== What to produce ==
Find every line in the data that contains the word "image". Return each of those lines.

== Data provided ==
________
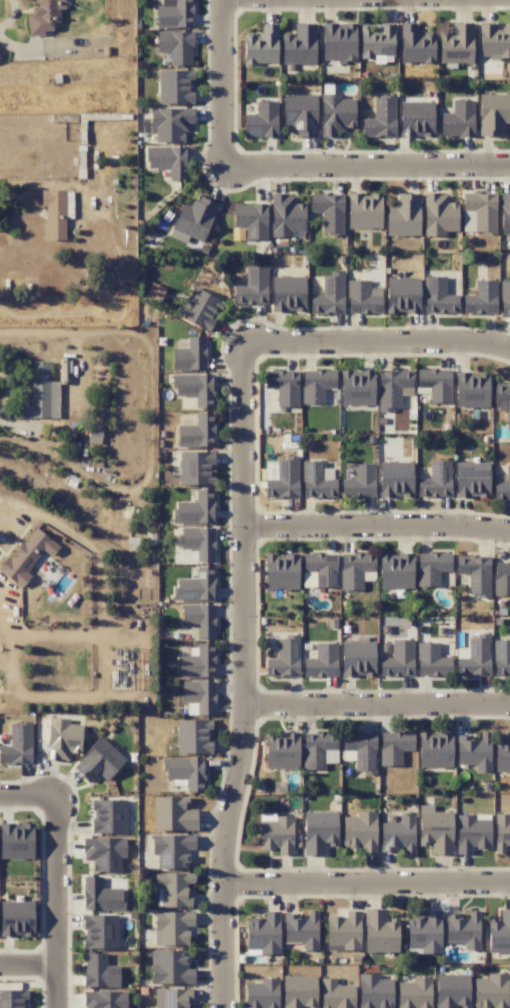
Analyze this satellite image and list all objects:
building: (42, 15)
building: (175, 15)
building: (338, 41)
building: (493, 41)
building: (377, 43)
building: (415, 44)
building: (457, 44)
building: (261, 45)
building: (299, 45)
building: (176, 46)
road: (226, 85)
building: (175, 86)
building: (493, 113)
building: (301, 114)
building: (336, 114)
building: (380, 118)
building: (458, 118)
building: (262, 119)
building: (416, 119)
building: (170, 123)
building: (168, 160)
road: (368, 169)
building: (69, 204)
building: (364, 211)
building: (328, 212)
building: (478, 212)
building: (54, 213)
building: (504, 213)
building: (439, 214)
building: (286, 215)
building: (403, 215)
road: (33, 218)
building: (251, 219)
building: (252, 287)
building: (154, 293)
building: (288, 294)
building: (329, 295)
building: (402, 295)
building: (438, 296)
building: (363, 297)
building: (481, 298)
building: (504, 298)
building: (200, 308)
road: (375, 340)
building: (190, 355)
building: (435, 383)
building: (316, 385)
building: (283, 386)
building: (392, 386)
building: (356, 387)
building: (195, 388)
building: (471, 389)
building: (41, 394)
building: (502, 398)
building: (197, 432)
building: (196, 467)
building: (282, 478)
building: (395, 479)
building: (472, 479)
building: (317, 480)
building: (436, 480)
building: (359, 482)
building: (503, 487)
building: (195, 508)
road: (376, 524)
building: (199, 542)
building: (27, 555)
building: (432, 566)
building: (319, 569)
building: (355, 569)
building: (395, 570)
building: (281, 571)
building: (474, 573)
building: (501, 578)
building: (195, 585)
building: (200, 619)
building: (474, 657)
building: (501, 657)
building: (284, 658)
building: (357, 658)
building: (398, 659)
building: (322, 660)
building: (431, 660)
building: (197, 662)
road: (242, 674)
building: (198, 697)
road: (376, 704)
building: (193, 736)
building: (62, 739)
building: (17, 745)
building: (394, 747)
building: (435, 749)
building: (281, 750)
building: (319, 750)
building: (474, 750)
building: (360, 751)
building: (502, 756)
building: (99, 761)
building: (186, 772)
road: (29, 796)
building: (174, 814)
building: (108, 816)
building: (435, 829)
building: (319, 831)
building: (276, 832)
building: (360, 832)
building: (472, 832)
building: (501, 832)
building: (398, 835)
building: (16, 841)
building: (172, 850)
building: (104, 853)
road: (365, 882)
building: (174, 888)
building: (101, 895)
road: (59, 902)
building: (16, 918)
building: (171, 927)
building: (301, 929)
building: (463, 929)
building: (100, 931)
building: (380, 931)
building: (344, 932)
building: (263, 933)
building: (424, 933)
building: (499, 933)
road: (29, 962)
building: (171, 968)
building: (99, 971)
building: (299, 991)
building: (374, 991)
building: (451, 991)
building: (490, 991)
building: (414, 993)
building: (261, 994)
building: (336, 994)
building: (13, 998)
building: (172, 998)
building: (105, 999)

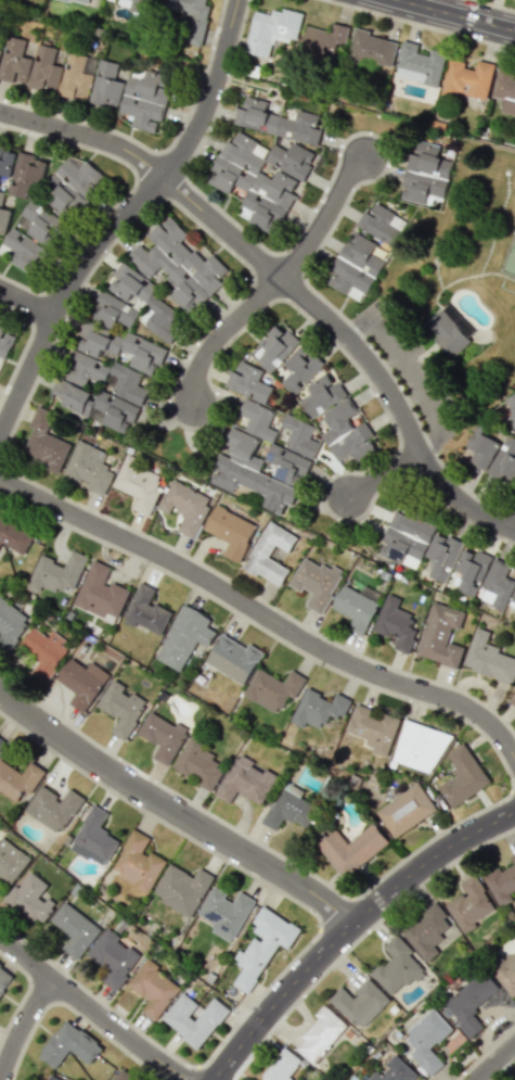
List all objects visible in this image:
building: (79, 1)
building: (141, 5)
road: (494, 5)
road: (455, 15)
building: (191, 17)
building: (271, 30)
building: (324, 42)
building: (372, 50)
building: (0, 52)
building: (14, 61)
building: (419, 64)
building: (44, 69)
building: (75, 78)
building: (468, 79)
building: (106, 84)
building: (505, 90)
building: (145, 99)
building: (278, 121)
road: (86, 134)
building: (292, 160)
building: (6, 162)
building: (425, 174)
building: (27, 176)
building: (253, 182)
building: (72, 185)
building: (3, 215)
road: (126, 217)
building: (39, 223)
building: (379, 224)
building: (22, 251)
park: (510, 257)
building: (180, 266)
building: (355, 267)
road: (277, 281)
road: (27, 302)
building: (145, 302)
building: (113, 311)
road: (360, 324)
building: (447, 334)
building: (5, 341)
road: (356, 341)
building: (122, 347)
building: (274, 347)
road: (388, 363)
building: (300, 368)
building: (105, 376)
road: (408, 376)
building: (248, 382)
building: (322, 395)
road: (410, 399)
building: (95, 405)
building: (511, 411)
building: (258, 419)
building: (346, 432)
building: (299, 436)
building: (44, 442)
building: (481, 449)
building: (504, 460)
building: (288, 464)
building: (89, 467)
building: (250, 473)
road: (387, 475)
building: (138, 484)
building: (186, 506)
building: (230, 531)
building: (14, 536)
building: (406, 539)
building: (259, 555)
building: (442, 556)
building: (469, 571)
building: (57, 573)
building: (316, 583)
building: (497, 585)
building: (100, 593)
building: (512, 600)
building: (355, 608)
building: (146, 610)
road: (261, 612)
building: (514, 616)
building: (11, 624)
building: (395, 624)
building: (441, 635)
building: (185, 637)
building: (45, 652)
building: (488, 657)
building: (233, 658)
building: (82, 682)
building: (272, 689)
building: (512, 700)
building: (121, 708)
building: (318, 709)
building: (514, 713)
building: (374, 728)
building: (162, 736)
building: (1, 742)
building: (419, 746)
building: (198, 764)
building: (463, 776)
building: (18, 780)
building: (245, 781)
building: (53, 807)
building: (287, 807)
building: (406, 810)
road: (175, 811)
building: (94, 838)
building: (352, 849)
building: (11, 860)
building: (137, 862)
building: (502, 883)
building: (182, 889)
building: (31, 899)
building: (471, 904)
building: (225, 912)
road: (350, 928)
building: (73, 929)
building: (427, 931)
building: (262, 946)
building: (112, 958)
building: (396, 967)
building: (506, 974)
building: (4, 979)
building: (153, 988)
building: (469, 1002)
building: (360, 1003)
road: (95, 1009)
building: (194, 1018)
road: (24, 1027)
building: (320, 1034)
building: (427, 1040)
building: (69, 1045)
road: (497, 1063)
building: (282, 1066)
building: (394, 1071)
building: (118, 1077)
building: (53, 1078)

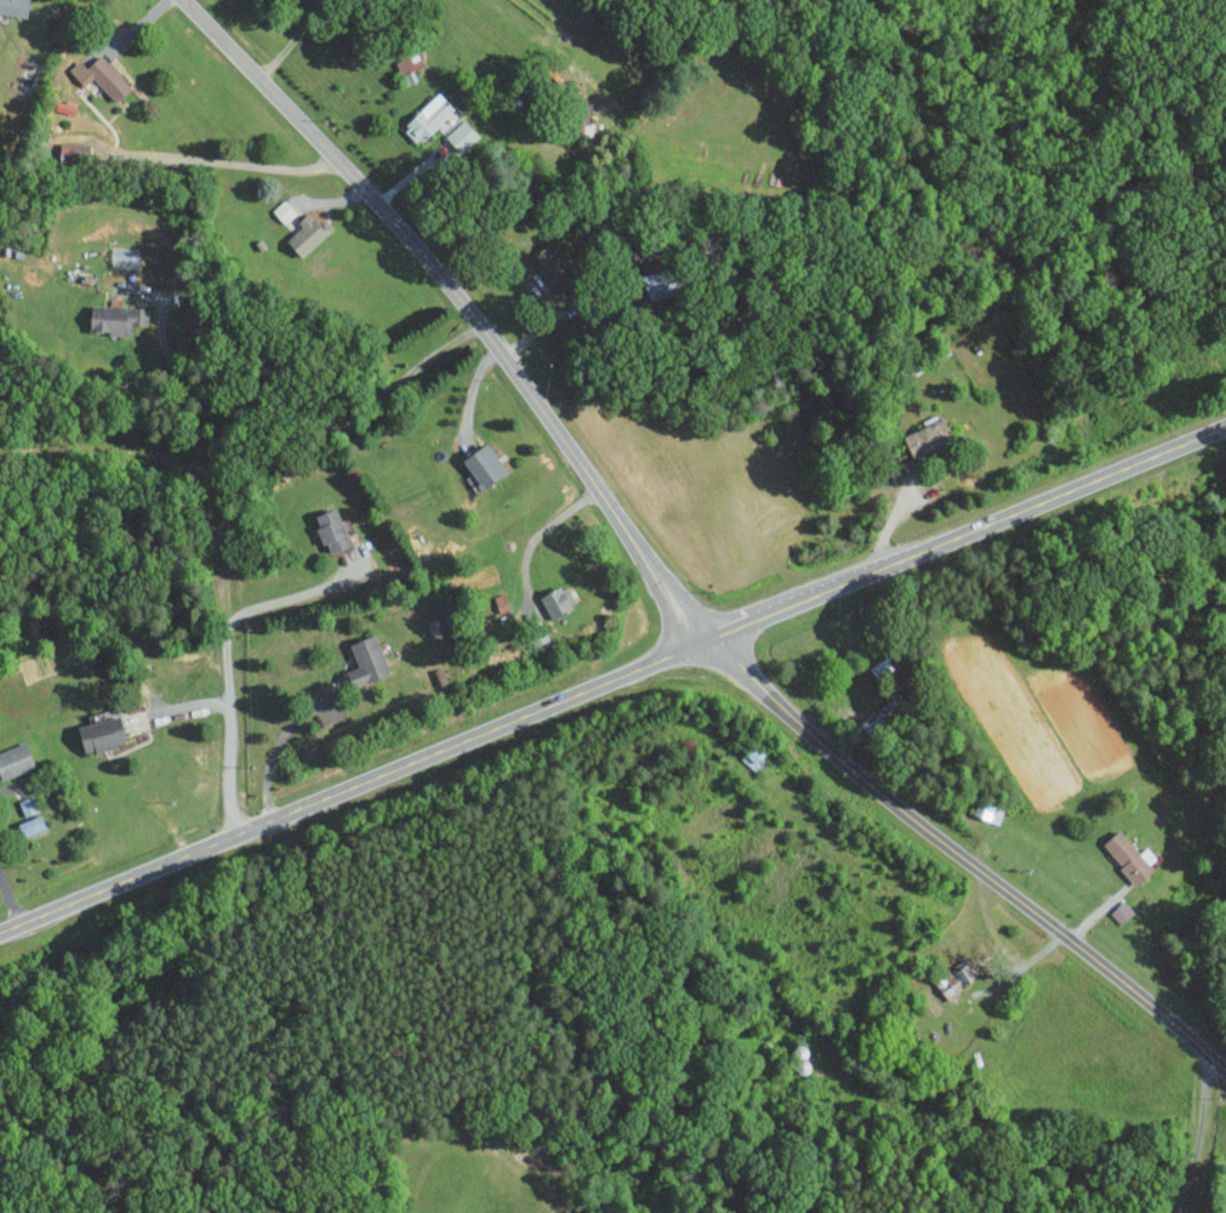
________
== Response box ==
Analyze this satellite image and list all objects:
List all objects visible in this image:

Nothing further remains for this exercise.